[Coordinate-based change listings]
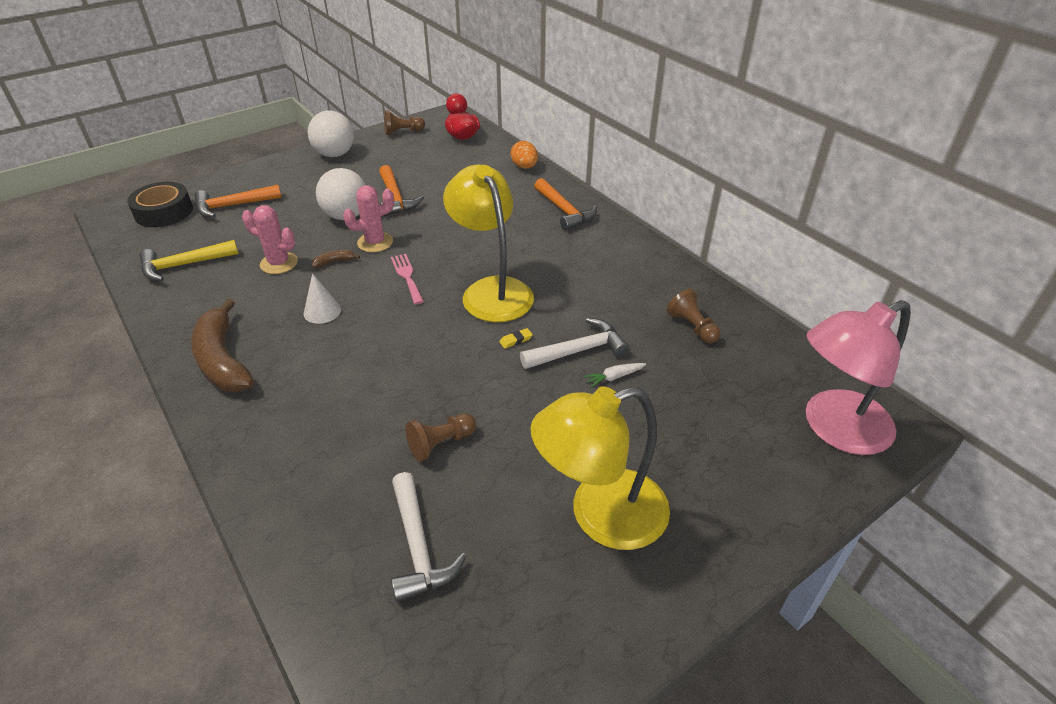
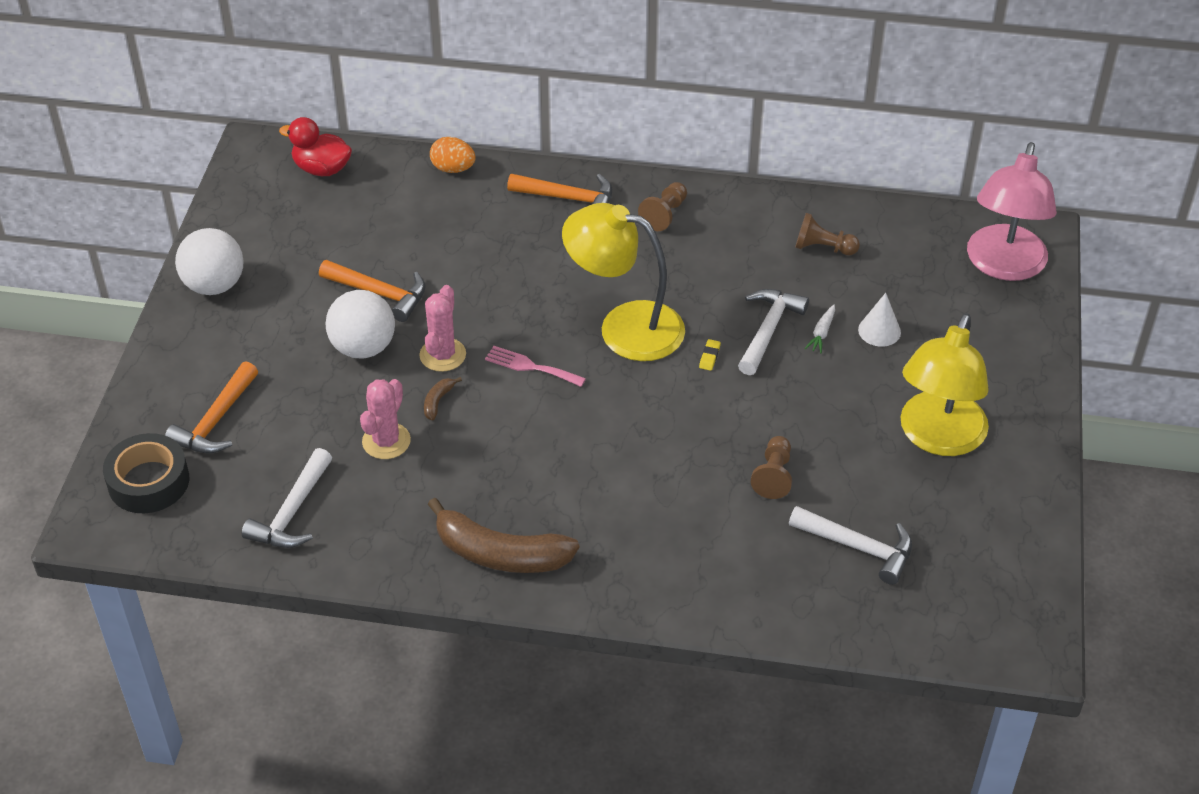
camera: 45 degrees left, 5 degrees up
(184, 265) = (292, 512): yellow hammer -> white hammer
(279, 263) = (386, 441): pink cactus -> pink cactus turned 45 degrees counterclockwise
(322, 311) = (510, 452): white cone -> white cone (879, 331)
(402, 132) = (242, 205): brown pawn -> brown pawn (664, 214)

_Task brief_: Lines holding the word "degrees" in the entries above are the ones to pull out. Copy them all.

_Task answer_:
camera: 45 degrees left, 5 degrees up
(279, 263) = (386, 441): pink cactus -> pink cactus turned 45 degrees counterclockwise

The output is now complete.